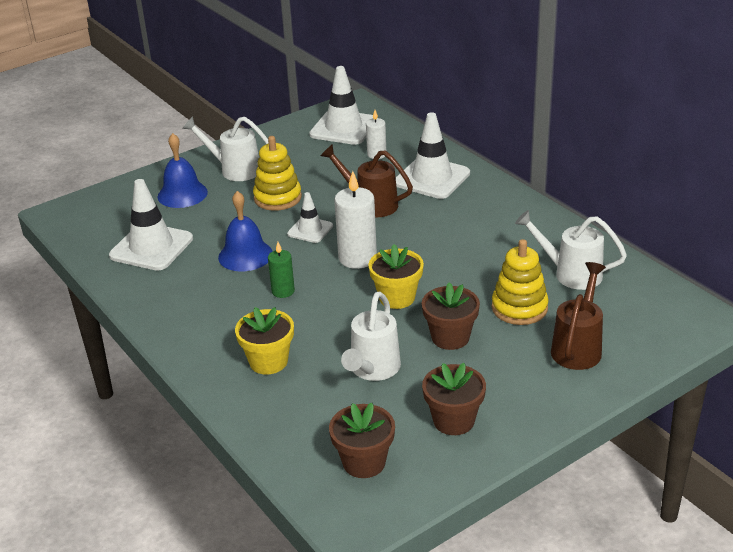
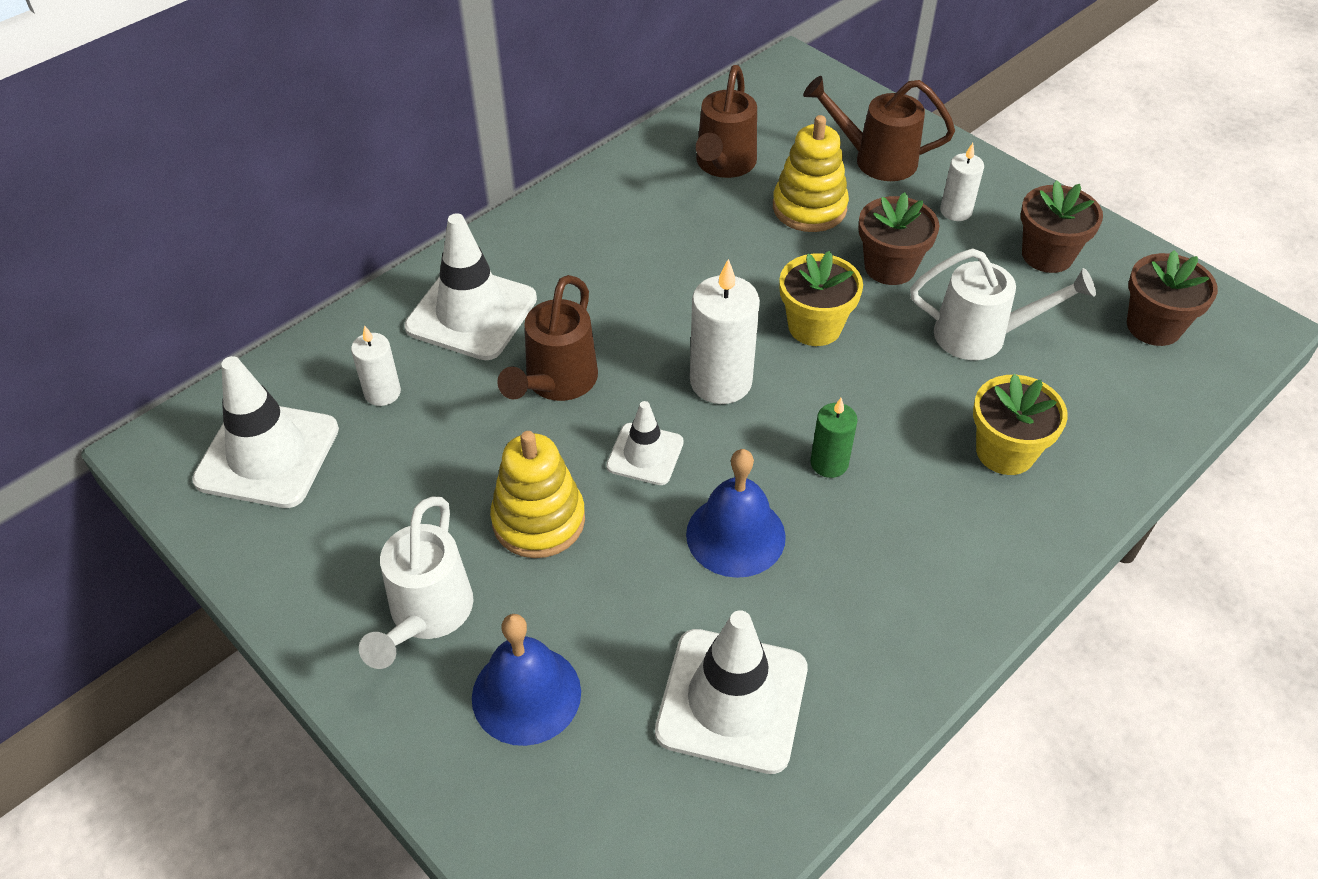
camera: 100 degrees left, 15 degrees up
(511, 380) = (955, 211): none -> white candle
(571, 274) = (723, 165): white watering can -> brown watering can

--

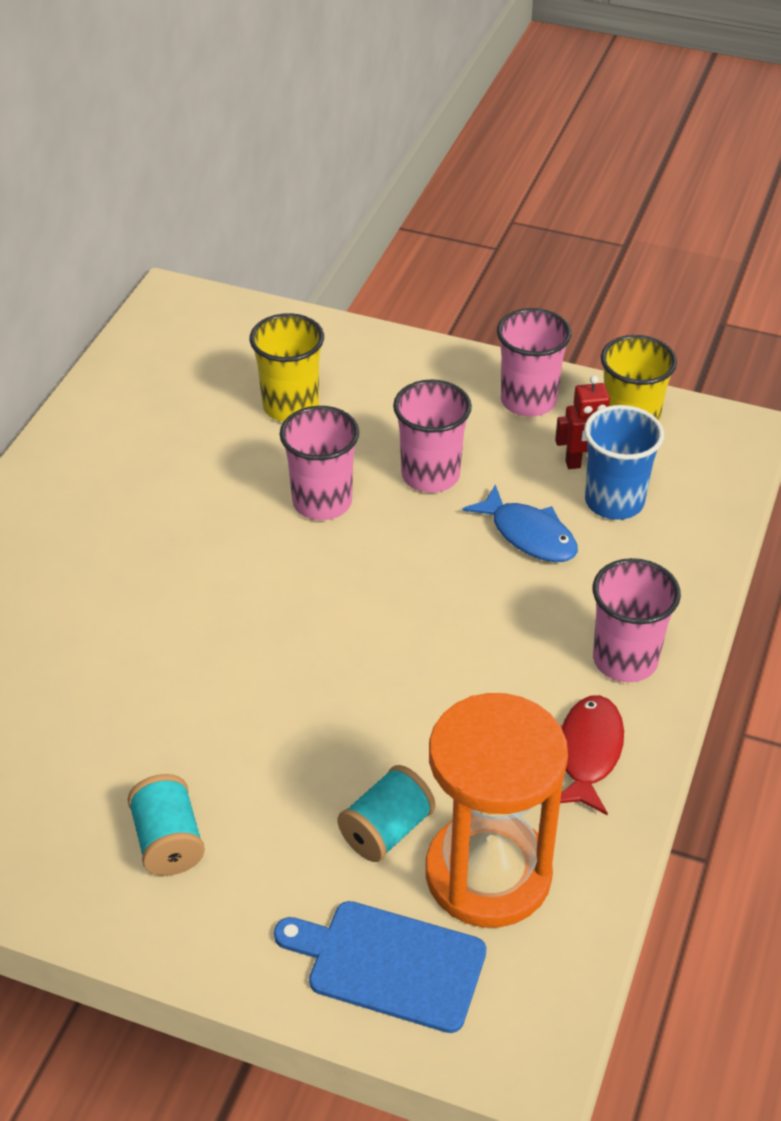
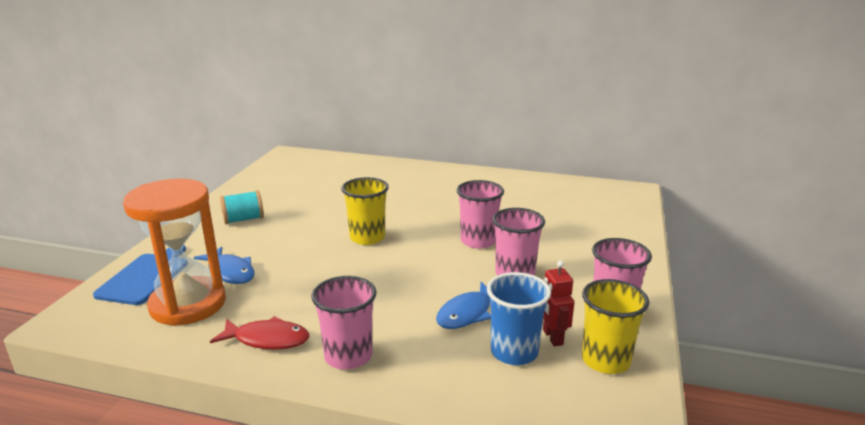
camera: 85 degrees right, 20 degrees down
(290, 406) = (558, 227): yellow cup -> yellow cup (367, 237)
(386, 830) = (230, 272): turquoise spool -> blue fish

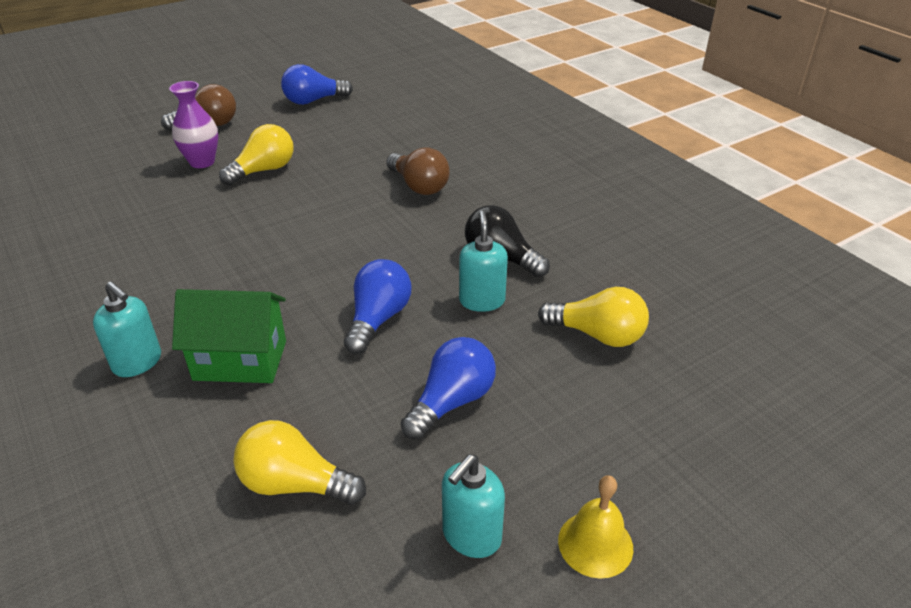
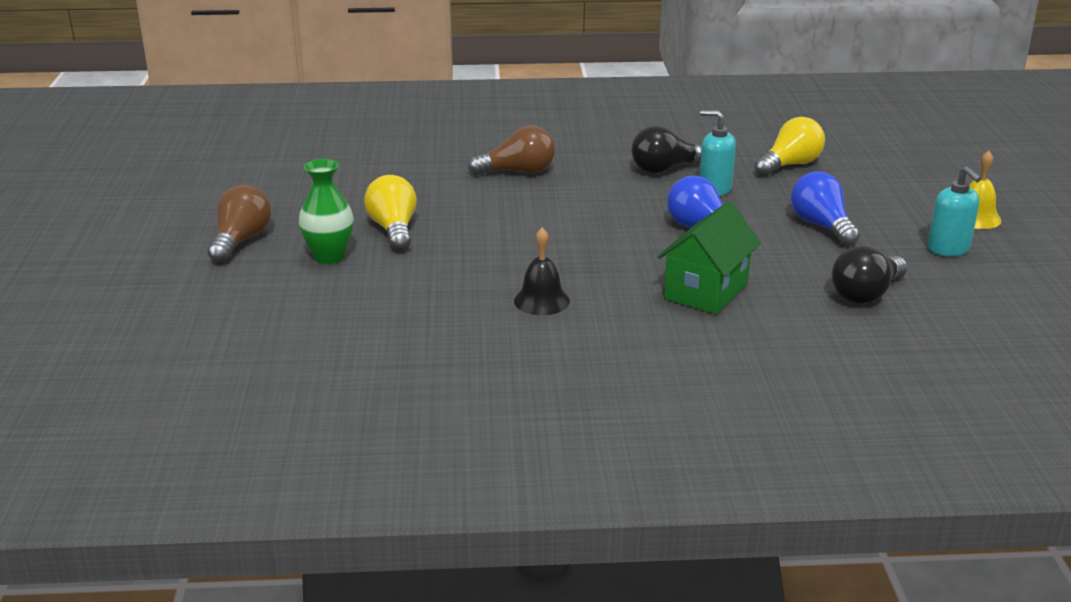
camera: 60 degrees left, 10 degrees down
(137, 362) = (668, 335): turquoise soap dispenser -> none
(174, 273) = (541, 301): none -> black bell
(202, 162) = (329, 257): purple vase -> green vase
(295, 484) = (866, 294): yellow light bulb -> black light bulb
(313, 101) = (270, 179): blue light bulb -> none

==

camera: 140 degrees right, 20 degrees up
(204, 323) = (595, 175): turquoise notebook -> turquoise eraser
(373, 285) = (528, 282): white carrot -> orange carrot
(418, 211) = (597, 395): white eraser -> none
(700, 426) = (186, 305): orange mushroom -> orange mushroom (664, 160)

EXERCISE INSTRUCTIONS >> Show each line of the records above containing "light".

OUTPUT BELOW >>
(295, 484) = (866, 294): yellow light bulb -> black light bulb
(313, 101) = (270, 179): blue light bulb -> none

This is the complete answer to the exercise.